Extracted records
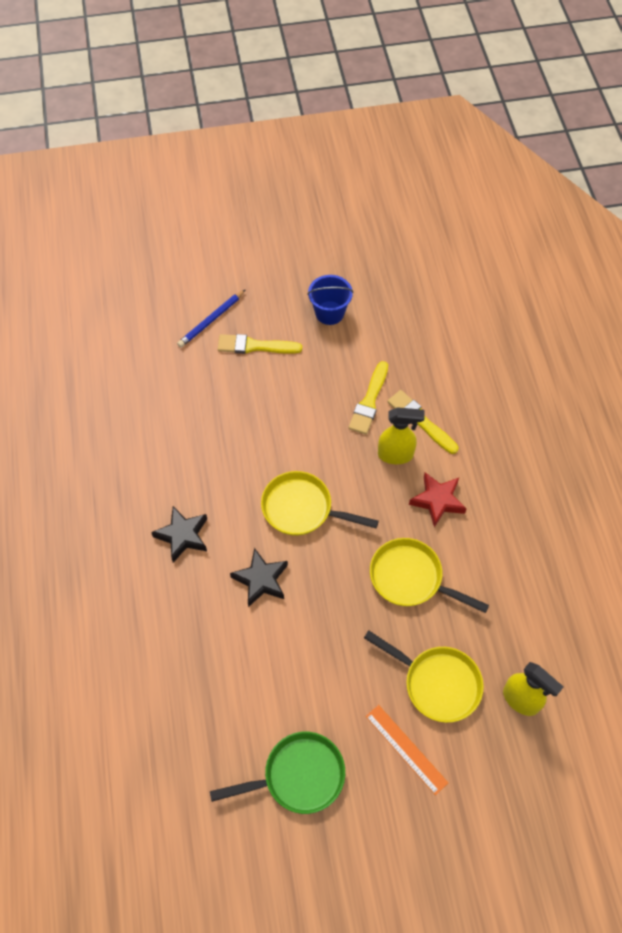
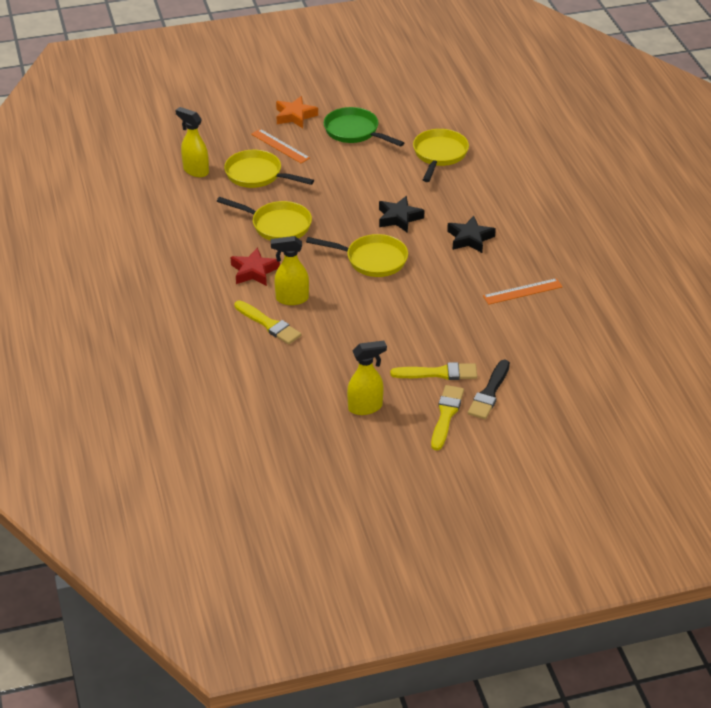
camera: 175 degrees right, 20 degrees down
(144, 447) = (522, 291): none -> orange ruler
(187, 708) = (439, 155): none -> yellow pan
(211, 320) = (489, 393): blue pencil -> black brush
(298, 776) = (354, 132): green pan -> green pan turned 60 degrees clockwise
(329, 313) = (365, 407): blue bucket -> yellow spray bottle
(369, 401) = (318, 336): yellow brush -> yellow brush (446, 415)
(383, 826) = (295, 116): none -> orange star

> [Try it]: Set down a word-for-word copy of the records, dropping any picture.

> [Reply to the exercise]:
camera: 175 degrees right, 20 degrees down
(144, 447) = (522, 291): none -> orange ruler
(187, 708) = (439, 155): none -> yellow pan
(211, 320) = (489, 393): blue pencil -> black brush
(298, 776) = (354, 132): green pan -> green pan turned 60 degrees clockwise
(329, 313) = (365, 407): blue bucket -> yellow spray bottle
(369, 401) = (318, 336): yellow brush -> yellow brush (446, 415)
(383, 826) = (295, 116): none -> orange star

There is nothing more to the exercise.